_Instructions for the task_
Print exactly the line with "(569, 305) = (537, 173): yellow" and every line after it, through the final line of the material below.

START Data supplied

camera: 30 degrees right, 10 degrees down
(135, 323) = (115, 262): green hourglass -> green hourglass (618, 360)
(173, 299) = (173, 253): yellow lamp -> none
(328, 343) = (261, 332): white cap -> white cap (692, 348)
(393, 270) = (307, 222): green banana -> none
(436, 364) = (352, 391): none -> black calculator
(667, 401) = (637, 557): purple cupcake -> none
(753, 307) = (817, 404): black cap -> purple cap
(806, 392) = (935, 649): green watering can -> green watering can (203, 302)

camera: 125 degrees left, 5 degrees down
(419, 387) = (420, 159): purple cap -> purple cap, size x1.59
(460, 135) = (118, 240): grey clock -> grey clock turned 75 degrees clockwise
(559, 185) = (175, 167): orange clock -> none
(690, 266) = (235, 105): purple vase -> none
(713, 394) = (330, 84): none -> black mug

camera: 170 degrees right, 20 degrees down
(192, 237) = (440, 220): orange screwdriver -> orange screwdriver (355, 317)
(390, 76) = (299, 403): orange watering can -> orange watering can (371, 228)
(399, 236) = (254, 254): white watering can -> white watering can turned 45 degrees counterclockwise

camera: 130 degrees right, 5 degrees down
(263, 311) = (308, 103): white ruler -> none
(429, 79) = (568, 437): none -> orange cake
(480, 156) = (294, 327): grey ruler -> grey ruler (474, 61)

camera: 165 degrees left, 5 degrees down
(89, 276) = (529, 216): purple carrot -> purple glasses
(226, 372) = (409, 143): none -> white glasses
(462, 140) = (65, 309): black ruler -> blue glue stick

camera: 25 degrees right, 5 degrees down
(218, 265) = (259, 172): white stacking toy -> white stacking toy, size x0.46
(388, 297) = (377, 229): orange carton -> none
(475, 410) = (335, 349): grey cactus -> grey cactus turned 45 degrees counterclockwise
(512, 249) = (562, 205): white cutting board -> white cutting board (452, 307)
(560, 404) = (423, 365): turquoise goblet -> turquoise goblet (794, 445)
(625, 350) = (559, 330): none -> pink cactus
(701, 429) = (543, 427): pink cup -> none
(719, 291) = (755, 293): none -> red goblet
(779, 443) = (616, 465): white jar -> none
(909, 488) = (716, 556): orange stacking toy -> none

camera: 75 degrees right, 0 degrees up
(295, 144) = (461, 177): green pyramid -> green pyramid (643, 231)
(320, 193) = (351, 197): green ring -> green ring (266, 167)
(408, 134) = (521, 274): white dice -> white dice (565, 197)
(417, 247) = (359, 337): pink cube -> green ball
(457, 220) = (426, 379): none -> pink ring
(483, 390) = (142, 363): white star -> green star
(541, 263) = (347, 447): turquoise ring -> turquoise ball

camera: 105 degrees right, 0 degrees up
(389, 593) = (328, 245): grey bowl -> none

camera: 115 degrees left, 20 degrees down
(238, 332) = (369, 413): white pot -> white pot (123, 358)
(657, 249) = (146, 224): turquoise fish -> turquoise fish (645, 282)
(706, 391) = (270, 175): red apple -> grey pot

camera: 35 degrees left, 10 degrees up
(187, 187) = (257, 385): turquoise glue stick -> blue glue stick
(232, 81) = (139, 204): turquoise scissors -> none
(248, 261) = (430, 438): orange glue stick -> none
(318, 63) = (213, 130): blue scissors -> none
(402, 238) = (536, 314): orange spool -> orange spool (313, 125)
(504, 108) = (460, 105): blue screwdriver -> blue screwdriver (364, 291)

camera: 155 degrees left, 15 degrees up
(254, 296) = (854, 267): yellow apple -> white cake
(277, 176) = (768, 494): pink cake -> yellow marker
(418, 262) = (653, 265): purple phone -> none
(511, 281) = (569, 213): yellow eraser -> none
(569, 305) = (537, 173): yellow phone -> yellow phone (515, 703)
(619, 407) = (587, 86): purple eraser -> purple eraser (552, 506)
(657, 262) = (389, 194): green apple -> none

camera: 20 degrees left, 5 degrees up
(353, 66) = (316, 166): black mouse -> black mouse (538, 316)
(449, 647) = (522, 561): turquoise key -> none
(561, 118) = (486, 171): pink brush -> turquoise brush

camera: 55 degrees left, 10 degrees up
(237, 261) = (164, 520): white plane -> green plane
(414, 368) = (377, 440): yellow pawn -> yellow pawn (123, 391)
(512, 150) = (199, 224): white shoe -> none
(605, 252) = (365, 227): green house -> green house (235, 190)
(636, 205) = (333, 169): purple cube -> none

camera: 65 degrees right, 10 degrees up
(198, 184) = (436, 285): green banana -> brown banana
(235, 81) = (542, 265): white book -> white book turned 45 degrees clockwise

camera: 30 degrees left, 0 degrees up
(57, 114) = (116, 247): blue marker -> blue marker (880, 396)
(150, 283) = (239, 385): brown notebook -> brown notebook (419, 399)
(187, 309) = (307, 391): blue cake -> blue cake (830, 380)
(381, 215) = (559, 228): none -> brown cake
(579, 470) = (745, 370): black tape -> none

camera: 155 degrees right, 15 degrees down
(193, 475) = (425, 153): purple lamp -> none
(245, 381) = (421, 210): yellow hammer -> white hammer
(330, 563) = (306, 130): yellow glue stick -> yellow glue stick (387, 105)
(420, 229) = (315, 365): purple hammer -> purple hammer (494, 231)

END Data supplied

_Exercise answer_
(569, 305) = (537, 173): yellow phone -> yellow phone (515, 703)
(619, 407) = (587, 86): purple eraser -> purple eraser (552, 506)
(657, 262) = (389, 194): green apple -> none

camera: 20 degrees left, 5 degrees up
(353, 66) = (316, 166): black mouse -> black mouse (538, 316)
(449, 647) = (522, 561): turquoise key -> none
(561, 118) = (486, 171): pink brush -> turquoise brush

camera: 55 degrees left, 10 degrees up
(237, 261) = (164, 520): white plane -> green plane
(414, 368) = (377, 440): yellow pawn -> yellow pawn (123, 391)
(512, 150) = (199, 224): white shoe -> none
(605, 252) = (365, 227): green house -> green house (235, 190)
(636, 205) = (333, 169): purple cube -> none

camera: 65 degrees right, 10 degrees up
(198, 184) = (436, 285): green banana -> brown banana
(235, 81) = (542, 265): white book -> white book turned 45 degrees clockwise

camera: 30 degrees left, 0 degrees up
(57, 114) = (116, 247): blue marker -> blue marker (880, 396)
(150, 283) = (239, 385): brown notebook -> brown notebook (419, 399)
(187, 309) = (307, 391): blue cake -> blue cake (830, 380)
(381, 215) = (559, 228): none -> brown cake
(579, 470) = (745, 370): black tape -> none

camera: 155 degrees right, 15 degrees down
(193, 475) = (425, 153): purple lamp -> none
(245, 381) = (421, 210): yellow hammer -> white hammer
(330, 563) = (306, 130): yellow glue stick -> yellow glue stick (387, 105)
(420, 229) = (315, 365): purple hammer -> purple hammer (494, 231)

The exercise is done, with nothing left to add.